--- START ---

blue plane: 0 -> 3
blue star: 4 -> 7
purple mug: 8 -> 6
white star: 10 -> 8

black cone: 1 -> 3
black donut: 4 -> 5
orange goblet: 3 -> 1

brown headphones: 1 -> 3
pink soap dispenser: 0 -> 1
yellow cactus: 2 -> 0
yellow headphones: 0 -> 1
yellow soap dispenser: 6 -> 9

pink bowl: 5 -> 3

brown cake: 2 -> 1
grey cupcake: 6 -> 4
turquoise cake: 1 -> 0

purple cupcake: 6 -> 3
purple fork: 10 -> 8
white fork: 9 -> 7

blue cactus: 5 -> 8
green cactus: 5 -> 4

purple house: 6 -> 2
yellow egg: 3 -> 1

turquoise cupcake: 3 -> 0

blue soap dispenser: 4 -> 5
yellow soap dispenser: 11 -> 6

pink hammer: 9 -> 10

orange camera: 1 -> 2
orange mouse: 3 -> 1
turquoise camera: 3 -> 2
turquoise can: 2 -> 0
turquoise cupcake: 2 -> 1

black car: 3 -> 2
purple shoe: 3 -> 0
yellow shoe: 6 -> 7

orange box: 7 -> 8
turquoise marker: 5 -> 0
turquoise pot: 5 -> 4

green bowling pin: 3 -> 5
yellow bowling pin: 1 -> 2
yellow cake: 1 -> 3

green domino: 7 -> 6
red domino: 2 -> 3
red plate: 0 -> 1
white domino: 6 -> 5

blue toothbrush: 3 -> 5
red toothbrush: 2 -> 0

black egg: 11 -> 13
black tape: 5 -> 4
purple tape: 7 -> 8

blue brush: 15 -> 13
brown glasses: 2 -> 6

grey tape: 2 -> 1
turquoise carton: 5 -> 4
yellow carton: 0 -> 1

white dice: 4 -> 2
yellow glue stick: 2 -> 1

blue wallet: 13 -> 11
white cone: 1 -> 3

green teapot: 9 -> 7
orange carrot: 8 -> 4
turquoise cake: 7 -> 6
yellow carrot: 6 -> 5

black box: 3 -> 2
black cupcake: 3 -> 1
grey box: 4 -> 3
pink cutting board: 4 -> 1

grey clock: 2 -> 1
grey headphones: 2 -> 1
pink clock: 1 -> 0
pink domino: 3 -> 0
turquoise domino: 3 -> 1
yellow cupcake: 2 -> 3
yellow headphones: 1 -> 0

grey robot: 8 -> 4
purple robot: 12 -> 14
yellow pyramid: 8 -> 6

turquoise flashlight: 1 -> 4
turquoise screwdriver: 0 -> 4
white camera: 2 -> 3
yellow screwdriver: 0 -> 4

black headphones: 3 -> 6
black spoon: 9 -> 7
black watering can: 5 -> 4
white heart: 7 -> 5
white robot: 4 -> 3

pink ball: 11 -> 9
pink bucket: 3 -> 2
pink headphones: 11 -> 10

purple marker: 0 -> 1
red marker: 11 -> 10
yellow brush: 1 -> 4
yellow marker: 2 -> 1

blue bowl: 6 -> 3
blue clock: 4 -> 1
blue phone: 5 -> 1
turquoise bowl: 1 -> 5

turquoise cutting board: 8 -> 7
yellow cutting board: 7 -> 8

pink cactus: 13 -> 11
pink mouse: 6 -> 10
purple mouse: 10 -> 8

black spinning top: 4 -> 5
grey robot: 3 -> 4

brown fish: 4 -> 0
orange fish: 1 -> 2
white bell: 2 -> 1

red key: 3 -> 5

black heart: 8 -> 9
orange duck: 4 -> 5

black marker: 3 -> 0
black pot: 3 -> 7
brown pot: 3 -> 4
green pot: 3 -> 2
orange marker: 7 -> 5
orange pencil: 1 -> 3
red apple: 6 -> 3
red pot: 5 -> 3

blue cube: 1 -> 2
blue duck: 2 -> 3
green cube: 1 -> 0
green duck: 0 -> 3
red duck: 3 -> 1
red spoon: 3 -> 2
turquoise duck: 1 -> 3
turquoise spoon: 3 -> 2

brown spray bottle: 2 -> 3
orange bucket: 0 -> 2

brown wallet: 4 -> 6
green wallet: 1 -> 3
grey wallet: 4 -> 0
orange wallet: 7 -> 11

--- END ---

What needs to be done
Every line with the string "white" in the material should be returned.

Solution below
white star: 10 -> 8
white fork: 9 -> 7
white domino: 6 -> 5
white dice: 4 -> 2
white cone: 1 -> 3
white camera: 2 -> 3
white heart: 7 -> 5
white robot: 4 -> 3
white bell: 2 -> 1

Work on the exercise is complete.